> **Available data**

○ ○ ○ ○

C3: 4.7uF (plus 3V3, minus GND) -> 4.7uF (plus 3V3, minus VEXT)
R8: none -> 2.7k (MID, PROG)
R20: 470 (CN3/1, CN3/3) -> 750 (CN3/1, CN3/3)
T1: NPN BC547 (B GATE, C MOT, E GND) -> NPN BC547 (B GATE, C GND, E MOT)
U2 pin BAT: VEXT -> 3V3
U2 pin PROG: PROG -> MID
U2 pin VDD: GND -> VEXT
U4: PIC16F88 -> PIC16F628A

○ ○ ○ ○

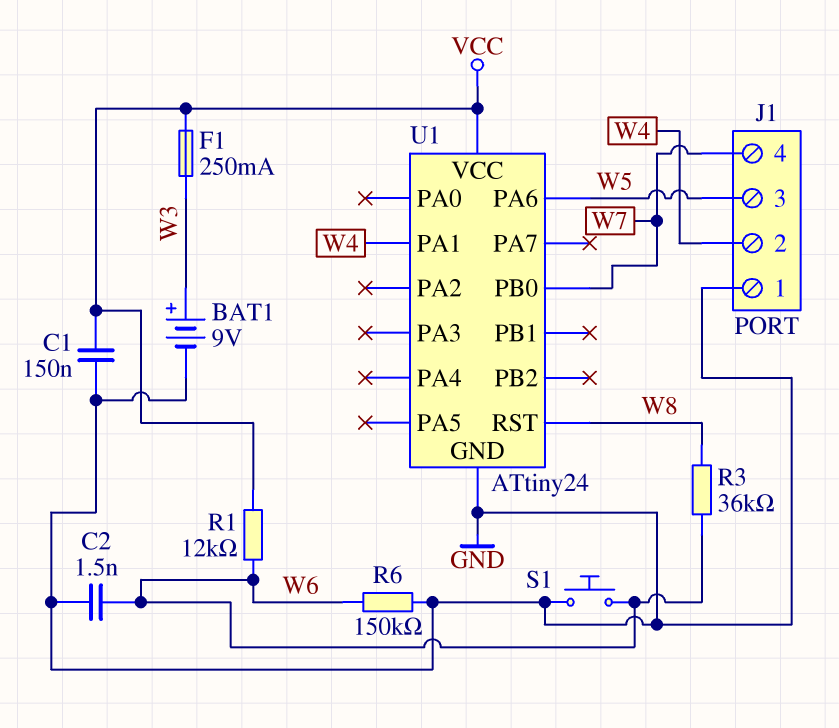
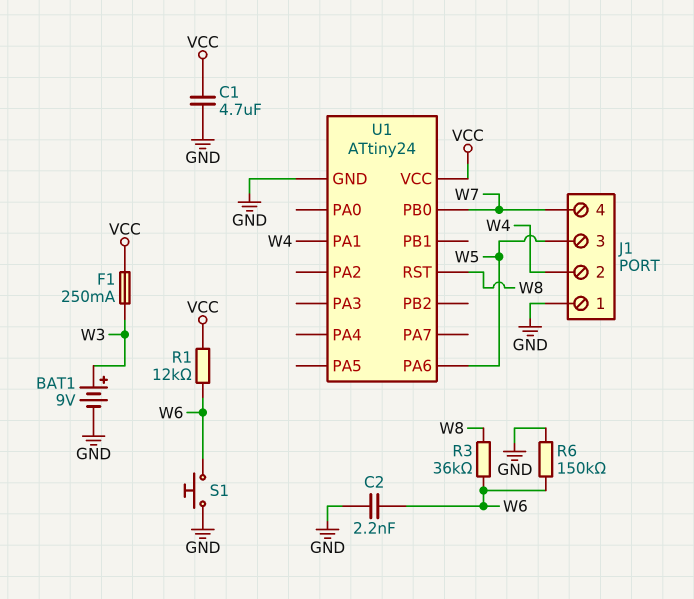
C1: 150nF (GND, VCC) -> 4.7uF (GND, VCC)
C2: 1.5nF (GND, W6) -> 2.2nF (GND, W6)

○ ○ ○ ○

> **The problem**
Pull out each line of the listing that holds the string "VEXT".

> **Solution for this task**
C3: 4.7uF (plus 3V3, minus GND) -> 4.7uF (plus 3V3, minus VEXT)
U2 pin BAT: VEXT -> 3V3
U2 pin VDD: GND -> VEXT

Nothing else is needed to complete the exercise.